**Task instructions**
A verbatim copy of the line containing "change=moved; old=nakrętka/brązowy; first_place=510,257;" and all lines after it, up to and including the final line of the records, is the only acceptable output.

**Dataset records**
---
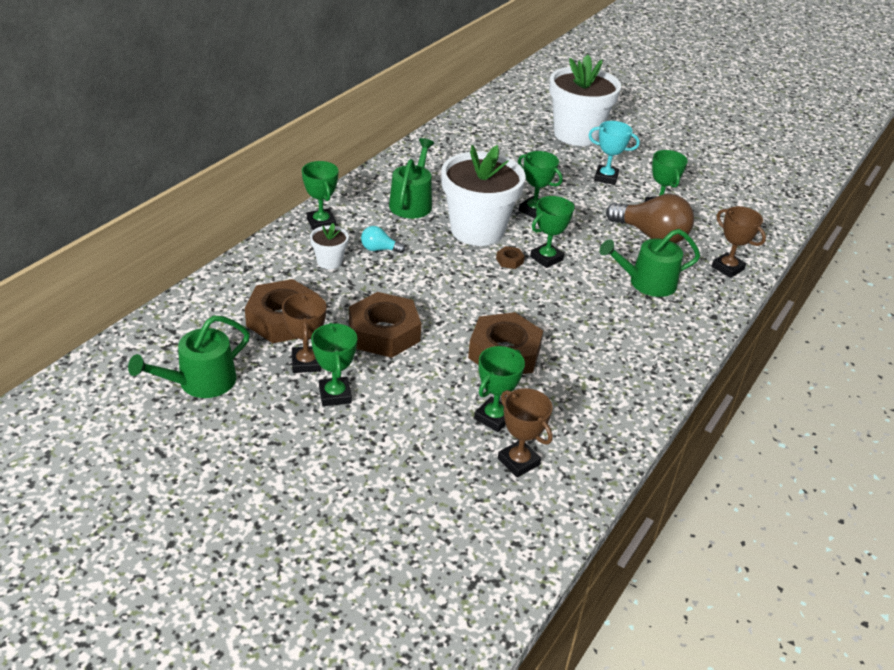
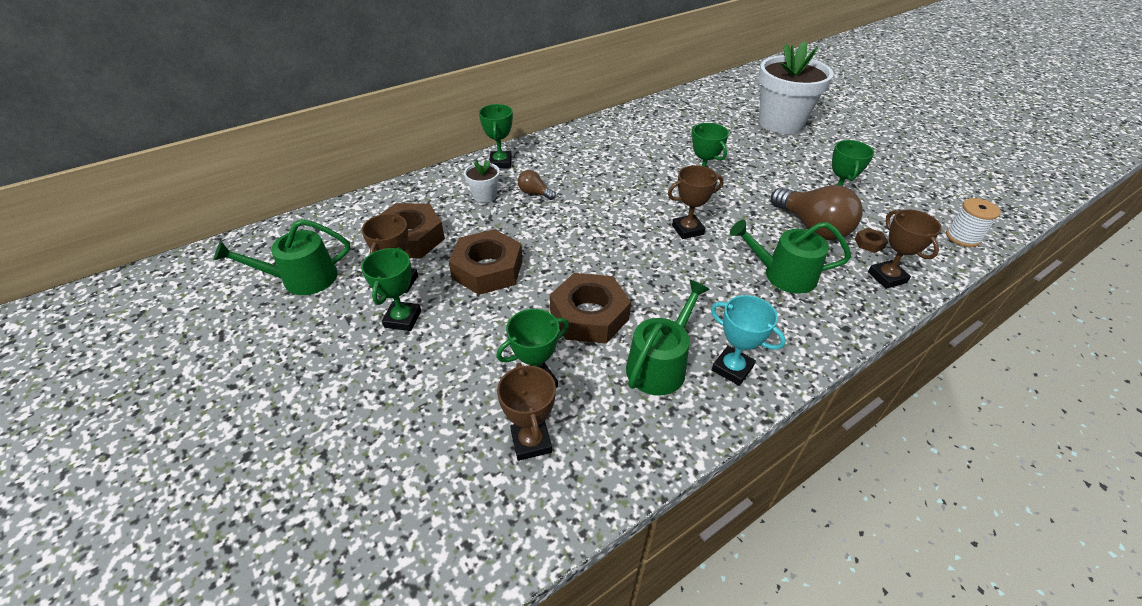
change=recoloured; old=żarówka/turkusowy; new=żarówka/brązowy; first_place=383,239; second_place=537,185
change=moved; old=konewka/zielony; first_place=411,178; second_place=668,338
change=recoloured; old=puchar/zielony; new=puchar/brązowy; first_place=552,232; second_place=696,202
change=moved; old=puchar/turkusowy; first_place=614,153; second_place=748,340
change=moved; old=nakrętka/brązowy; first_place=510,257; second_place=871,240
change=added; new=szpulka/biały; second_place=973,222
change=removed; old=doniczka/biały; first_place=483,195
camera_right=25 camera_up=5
---
**Solution below**
change=moved; old=nakrętka/brązowy; first_place=510,257; second_place=871,240
change=added; new=szpulka/biały; second_place=973,222
change=removed; old=doniczka/biały; first_place=483,195
camera_right=25 camera_up=5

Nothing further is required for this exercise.